Task to carry out>
Repeat the listing in full, preserving every character.

BEGIN

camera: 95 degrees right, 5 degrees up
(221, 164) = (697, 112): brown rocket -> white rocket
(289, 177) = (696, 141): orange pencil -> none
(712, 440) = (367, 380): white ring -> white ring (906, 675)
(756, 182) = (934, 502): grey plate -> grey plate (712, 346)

END

Answer space>
camera: 95 degrees right, 5 degrees up
(221, 164) = (697, 112): brown rocket -> white rocket
(289, 177) = (696, 141): orange pencil -> none
(712, 440) = (367, 380): white ring -> white ring (906, 675)
(756, 182) = (934, 502): grey plate -> grey plate (712, 346)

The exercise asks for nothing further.